Dataset extract ->

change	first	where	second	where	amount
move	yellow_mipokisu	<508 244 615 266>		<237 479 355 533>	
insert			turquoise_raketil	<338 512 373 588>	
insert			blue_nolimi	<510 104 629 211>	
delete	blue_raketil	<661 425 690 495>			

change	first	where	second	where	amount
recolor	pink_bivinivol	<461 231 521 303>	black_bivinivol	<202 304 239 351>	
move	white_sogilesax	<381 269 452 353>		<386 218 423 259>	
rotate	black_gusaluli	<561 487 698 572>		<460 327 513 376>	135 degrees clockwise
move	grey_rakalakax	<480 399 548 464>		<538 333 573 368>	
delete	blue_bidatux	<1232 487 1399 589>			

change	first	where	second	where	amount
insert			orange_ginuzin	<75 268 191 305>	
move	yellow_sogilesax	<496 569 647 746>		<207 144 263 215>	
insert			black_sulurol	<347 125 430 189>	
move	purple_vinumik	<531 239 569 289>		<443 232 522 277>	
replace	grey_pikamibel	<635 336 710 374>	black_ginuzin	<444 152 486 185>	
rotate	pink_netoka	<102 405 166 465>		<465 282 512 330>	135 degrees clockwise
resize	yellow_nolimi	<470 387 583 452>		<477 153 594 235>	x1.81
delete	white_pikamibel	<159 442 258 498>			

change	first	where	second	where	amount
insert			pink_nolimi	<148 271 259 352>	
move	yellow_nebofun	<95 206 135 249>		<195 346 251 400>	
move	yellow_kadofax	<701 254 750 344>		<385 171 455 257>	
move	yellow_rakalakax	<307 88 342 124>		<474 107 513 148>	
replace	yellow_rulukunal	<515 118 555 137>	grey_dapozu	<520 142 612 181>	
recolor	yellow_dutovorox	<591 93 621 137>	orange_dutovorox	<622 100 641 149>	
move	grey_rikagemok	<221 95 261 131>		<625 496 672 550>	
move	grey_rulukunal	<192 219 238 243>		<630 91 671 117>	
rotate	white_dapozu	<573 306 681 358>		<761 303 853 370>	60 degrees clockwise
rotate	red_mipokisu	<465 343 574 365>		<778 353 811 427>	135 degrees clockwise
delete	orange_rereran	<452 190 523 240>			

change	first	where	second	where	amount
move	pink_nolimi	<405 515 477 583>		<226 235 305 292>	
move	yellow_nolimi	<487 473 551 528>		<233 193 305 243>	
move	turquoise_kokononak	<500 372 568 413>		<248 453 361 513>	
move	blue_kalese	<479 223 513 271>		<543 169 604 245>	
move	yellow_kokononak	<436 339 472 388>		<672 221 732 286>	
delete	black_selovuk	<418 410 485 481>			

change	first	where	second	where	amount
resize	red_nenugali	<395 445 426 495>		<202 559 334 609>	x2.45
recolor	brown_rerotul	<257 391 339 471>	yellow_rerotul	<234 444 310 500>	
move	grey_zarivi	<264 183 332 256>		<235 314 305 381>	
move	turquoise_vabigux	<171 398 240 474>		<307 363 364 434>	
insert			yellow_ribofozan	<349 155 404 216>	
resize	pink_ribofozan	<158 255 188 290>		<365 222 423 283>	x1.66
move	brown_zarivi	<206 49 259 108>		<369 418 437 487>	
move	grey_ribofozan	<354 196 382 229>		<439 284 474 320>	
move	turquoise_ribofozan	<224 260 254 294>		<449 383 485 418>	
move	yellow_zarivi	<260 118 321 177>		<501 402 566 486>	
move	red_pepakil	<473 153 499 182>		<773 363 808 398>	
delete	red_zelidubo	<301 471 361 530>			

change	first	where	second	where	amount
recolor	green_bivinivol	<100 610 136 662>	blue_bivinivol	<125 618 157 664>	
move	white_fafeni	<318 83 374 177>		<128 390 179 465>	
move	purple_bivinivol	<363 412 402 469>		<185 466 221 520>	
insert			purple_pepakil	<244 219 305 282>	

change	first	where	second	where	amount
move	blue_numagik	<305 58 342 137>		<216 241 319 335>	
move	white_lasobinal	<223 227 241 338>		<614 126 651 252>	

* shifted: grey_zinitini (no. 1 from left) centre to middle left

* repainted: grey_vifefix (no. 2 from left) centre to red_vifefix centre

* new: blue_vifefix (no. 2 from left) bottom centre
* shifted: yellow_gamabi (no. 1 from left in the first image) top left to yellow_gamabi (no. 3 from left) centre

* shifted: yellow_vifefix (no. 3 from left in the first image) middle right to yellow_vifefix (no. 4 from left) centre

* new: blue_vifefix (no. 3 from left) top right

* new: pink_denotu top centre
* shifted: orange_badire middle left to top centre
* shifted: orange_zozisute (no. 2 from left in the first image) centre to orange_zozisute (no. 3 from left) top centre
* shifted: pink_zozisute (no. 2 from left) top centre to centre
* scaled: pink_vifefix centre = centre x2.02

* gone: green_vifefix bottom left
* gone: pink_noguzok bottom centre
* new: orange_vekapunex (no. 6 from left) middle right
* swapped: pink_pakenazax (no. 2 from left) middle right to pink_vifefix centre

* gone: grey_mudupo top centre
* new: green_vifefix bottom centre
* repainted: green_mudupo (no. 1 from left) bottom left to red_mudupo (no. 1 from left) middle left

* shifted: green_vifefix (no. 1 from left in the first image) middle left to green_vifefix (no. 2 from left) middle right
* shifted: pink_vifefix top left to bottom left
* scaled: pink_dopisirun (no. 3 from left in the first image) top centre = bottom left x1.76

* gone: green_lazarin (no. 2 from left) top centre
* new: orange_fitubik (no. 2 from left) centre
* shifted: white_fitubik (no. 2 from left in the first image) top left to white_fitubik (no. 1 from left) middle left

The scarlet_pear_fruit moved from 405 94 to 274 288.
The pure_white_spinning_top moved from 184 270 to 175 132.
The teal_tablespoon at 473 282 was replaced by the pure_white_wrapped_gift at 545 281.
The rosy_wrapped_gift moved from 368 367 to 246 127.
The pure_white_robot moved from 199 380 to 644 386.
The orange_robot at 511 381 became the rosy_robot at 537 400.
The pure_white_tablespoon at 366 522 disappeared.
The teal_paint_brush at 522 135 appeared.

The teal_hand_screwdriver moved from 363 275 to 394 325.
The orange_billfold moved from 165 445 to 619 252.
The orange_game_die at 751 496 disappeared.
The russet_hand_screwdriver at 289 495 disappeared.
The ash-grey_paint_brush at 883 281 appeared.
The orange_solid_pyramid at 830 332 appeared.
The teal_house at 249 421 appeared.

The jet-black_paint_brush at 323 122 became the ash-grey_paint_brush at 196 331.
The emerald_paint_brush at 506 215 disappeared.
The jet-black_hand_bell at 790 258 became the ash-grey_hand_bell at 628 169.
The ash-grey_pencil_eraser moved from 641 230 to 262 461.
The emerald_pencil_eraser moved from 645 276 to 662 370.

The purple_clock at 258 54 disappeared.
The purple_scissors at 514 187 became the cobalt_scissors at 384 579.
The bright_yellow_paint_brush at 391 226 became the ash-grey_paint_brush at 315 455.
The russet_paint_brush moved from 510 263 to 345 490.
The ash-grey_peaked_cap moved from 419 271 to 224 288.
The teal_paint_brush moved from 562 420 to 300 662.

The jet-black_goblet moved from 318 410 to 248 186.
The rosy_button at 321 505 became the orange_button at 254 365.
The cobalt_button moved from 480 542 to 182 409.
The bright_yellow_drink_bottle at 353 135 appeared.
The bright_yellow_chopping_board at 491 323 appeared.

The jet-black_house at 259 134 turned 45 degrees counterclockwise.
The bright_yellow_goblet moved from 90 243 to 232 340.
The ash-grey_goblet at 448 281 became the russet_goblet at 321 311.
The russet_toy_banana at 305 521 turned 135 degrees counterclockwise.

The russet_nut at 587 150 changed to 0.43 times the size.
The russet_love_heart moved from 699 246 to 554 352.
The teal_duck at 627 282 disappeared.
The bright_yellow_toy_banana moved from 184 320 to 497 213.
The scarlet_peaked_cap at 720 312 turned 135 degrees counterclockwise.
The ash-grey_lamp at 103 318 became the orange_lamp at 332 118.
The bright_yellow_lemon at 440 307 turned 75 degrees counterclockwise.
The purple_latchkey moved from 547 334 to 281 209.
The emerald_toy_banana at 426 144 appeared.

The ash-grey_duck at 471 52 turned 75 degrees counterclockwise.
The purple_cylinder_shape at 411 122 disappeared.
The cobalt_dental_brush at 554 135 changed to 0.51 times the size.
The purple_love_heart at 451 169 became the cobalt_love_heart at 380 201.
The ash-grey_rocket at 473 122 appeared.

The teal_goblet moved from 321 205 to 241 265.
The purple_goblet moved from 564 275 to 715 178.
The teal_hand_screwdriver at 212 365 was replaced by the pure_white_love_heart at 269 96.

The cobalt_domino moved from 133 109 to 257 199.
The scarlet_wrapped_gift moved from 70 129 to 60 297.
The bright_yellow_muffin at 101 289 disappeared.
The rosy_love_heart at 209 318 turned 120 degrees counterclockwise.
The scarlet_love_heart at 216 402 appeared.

Task -> Using the data above, restate word for word the lines from its opening line through the line that contains "104 629 211>", and no more.

Written response ->
change	first	where	second	where	amount
move	yellow_mipokisu	<508 244 615 266>		<237 479 355 533>	
insert			turquoise_raketil	<338 512 373 588>	
insert			blue_nolimi	<510 104 629 211>	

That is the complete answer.